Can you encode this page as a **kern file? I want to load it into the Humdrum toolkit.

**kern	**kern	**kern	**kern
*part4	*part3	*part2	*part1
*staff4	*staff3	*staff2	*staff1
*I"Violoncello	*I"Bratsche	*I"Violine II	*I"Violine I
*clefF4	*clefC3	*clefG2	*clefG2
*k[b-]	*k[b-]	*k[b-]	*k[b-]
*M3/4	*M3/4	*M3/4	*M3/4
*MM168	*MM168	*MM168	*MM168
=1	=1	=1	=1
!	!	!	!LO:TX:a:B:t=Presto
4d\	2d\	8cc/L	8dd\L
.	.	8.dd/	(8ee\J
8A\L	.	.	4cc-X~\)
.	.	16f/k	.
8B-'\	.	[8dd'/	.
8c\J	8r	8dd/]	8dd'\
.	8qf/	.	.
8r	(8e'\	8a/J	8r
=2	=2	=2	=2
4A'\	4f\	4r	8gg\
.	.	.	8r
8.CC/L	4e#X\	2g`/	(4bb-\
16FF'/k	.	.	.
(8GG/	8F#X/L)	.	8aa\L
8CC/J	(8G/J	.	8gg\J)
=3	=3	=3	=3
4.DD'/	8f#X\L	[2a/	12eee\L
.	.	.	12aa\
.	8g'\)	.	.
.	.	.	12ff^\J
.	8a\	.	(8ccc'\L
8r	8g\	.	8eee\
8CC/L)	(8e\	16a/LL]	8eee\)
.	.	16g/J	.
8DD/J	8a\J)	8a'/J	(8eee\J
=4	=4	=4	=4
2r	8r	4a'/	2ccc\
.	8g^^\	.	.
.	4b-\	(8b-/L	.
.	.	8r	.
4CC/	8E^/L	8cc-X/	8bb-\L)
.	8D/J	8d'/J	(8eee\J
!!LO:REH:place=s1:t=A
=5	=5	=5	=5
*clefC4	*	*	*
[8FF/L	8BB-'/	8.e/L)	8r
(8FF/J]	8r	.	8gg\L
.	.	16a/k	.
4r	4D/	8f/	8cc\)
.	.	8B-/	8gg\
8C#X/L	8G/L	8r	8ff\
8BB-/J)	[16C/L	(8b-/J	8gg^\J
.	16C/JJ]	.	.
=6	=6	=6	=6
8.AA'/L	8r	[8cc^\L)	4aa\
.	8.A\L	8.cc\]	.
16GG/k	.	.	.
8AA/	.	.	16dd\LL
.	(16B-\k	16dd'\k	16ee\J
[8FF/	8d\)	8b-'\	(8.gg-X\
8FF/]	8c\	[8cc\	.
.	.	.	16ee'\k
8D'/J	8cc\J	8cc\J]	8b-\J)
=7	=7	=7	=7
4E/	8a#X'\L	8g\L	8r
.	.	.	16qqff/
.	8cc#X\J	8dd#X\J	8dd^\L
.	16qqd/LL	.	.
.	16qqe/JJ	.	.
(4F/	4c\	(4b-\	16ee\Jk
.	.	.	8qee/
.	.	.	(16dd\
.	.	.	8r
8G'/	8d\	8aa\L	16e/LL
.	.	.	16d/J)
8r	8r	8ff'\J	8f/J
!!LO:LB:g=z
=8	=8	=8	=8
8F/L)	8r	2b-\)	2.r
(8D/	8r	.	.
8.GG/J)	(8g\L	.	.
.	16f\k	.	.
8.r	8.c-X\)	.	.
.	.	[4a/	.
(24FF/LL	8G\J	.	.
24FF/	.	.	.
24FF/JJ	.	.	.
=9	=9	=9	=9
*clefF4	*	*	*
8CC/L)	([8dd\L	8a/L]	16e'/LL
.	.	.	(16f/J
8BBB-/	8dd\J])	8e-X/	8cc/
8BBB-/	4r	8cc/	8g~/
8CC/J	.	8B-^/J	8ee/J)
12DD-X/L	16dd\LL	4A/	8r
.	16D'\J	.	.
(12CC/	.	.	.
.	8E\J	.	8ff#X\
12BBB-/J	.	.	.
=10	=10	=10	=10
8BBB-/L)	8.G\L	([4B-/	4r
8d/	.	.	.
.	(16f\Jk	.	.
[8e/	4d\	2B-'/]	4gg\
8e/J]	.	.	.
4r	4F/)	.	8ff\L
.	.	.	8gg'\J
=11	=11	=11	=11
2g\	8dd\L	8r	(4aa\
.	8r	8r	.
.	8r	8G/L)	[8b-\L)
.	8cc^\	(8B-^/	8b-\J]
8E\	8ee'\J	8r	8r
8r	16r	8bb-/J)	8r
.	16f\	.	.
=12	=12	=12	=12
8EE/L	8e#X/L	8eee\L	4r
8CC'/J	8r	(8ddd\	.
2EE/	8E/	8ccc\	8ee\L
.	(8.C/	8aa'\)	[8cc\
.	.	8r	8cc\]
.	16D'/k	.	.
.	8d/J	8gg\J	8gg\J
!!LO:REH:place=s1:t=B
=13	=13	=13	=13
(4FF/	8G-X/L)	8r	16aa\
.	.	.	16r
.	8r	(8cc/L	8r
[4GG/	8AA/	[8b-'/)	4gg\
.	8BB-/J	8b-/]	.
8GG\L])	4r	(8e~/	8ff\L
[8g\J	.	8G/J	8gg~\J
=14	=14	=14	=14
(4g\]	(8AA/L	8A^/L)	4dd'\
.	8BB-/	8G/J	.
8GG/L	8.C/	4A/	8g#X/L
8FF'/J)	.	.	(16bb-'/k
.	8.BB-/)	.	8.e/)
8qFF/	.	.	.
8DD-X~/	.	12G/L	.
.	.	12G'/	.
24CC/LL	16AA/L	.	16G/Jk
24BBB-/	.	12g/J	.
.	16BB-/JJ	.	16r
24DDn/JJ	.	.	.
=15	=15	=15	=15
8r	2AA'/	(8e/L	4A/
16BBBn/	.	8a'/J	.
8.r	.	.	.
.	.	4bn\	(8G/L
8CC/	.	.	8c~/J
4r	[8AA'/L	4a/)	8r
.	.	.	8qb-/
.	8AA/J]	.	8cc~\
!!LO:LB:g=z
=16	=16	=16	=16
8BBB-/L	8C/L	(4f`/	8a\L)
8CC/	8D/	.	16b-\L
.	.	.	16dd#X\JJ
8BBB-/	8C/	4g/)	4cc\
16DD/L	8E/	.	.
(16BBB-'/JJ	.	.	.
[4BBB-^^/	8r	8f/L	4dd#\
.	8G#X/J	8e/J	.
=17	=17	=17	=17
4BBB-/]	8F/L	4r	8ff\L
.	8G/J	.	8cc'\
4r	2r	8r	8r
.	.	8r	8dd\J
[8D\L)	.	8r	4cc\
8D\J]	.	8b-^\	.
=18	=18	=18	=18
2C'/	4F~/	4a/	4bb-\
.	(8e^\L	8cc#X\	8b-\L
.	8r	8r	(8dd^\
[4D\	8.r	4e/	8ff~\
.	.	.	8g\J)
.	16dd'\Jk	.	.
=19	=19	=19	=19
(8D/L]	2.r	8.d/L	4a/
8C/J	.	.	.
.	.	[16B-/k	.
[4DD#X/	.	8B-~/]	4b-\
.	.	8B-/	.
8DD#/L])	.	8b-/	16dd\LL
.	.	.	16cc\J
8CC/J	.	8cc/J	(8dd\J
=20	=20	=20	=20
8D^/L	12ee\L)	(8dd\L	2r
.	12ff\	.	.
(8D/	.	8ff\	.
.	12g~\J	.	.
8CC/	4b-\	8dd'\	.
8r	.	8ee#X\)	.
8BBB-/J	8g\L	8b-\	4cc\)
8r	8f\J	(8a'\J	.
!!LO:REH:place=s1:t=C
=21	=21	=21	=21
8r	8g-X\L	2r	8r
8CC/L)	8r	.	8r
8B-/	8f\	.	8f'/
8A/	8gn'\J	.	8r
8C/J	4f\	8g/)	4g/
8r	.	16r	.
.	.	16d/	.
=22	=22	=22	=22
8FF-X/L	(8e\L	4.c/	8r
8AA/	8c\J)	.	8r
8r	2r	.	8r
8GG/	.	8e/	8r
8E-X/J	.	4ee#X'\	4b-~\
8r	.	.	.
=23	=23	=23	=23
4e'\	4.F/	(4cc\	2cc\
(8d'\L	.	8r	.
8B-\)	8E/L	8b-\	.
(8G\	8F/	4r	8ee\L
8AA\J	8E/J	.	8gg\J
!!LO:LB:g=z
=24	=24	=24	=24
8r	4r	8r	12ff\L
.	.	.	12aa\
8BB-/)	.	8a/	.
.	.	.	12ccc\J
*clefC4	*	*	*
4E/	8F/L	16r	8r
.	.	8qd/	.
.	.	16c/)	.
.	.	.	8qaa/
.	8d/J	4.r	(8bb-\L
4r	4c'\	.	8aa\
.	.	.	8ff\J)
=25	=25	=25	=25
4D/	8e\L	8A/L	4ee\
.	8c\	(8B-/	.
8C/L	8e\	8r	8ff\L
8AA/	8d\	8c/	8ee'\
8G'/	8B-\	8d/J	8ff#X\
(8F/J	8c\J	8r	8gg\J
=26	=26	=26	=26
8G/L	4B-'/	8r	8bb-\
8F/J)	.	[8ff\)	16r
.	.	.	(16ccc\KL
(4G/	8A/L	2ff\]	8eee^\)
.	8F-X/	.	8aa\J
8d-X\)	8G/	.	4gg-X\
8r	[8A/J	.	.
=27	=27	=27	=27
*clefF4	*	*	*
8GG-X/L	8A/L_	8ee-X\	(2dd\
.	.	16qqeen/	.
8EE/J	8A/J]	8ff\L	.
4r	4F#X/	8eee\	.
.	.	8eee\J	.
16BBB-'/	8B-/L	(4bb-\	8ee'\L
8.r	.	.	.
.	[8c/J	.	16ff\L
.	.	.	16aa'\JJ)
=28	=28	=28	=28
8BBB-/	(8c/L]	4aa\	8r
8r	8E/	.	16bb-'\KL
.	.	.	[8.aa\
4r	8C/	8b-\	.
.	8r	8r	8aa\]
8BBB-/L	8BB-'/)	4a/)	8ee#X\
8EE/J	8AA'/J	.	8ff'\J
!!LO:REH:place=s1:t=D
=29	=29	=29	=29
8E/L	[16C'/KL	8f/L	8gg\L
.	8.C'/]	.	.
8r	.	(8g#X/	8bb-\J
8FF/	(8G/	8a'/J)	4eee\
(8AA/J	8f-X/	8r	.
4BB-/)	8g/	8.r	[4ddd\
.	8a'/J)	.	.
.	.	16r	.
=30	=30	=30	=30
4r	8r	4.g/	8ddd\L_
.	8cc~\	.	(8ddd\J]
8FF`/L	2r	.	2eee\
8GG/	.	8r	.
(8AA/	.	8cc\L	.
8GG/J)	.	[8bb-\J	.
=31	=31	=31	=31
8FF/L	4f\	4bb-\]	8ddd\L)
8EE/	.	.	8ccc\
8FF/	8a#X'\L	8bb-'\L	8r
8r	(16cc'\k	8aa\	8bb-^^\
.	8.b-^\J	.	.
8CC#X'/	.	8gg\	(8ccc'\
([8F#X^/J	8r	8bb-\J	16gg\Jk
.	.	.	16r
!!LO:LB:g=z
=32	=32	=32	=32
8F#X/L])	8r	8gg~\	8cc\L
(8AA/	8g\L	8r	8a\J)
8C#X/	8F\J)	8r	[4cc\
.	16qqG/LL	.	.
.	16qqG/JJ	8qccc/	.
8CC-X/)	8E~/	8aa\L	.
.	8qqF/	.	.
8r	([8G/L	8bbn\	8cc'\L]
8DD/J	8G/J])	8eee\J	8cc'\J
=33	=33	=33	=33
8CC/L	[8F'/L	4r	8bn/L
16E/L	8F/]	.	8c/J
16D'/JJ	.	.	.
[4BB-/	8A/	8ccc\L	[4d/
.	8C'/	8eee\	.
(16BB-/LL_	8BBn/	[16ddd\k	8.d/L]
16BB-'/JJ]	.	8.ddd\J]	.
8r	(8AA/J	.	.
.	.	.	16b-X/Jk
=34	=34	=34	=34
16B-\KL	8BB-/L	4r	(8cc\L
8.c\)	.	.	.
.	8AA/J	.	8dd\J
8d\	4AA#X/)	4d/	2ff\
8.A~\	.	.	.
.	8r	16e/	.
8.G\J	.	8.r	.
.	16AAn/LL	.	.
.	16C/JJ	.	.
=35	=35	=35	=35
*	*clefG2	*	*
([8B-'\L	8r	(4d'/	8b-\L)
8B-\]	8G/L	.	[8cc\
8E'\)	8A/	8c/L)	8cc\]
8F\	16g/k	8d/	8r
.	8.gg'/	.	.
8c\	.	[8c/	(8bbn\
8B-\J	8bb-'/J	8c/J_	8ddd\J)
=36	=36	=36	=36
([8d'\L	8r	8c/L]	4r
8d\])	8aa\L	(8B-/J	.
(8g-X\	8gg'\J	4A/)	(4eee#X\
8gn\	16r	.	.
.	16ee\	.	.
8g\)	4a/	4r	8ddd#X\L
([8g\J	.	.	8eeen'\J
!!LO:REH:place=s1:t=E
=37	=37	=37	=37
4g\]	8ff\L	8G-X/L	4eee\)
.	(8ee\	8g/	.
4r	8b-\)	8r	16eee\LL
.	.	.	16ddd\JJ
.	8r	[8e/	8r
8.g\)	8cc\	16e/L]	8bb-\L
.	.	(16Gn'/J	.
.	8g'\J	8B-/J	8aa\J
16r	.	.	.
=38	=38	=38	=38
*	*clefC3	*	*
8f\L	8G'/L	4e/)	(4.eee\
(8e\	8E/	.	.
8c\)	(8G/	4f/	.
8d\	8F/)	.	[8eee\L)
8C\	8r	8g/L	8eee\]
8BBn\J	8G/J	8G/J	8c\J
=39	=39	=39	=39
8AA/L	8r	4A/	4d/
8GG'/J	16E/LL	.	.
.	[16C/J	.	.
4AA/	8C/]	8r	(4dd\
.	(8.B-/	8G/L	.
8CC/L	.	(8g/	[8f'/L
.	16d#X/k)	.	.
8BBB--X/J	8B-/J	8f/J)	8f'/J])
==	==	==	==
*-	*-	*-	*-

- - -

What this task involves | Which lines of the material above contain the string "kern"? Copy out each such line in full.

Written answer |
Can you encode this page as a **kern file? I want to load it into the Humdrum toolkit.
**kern	**kern	**kern	**kern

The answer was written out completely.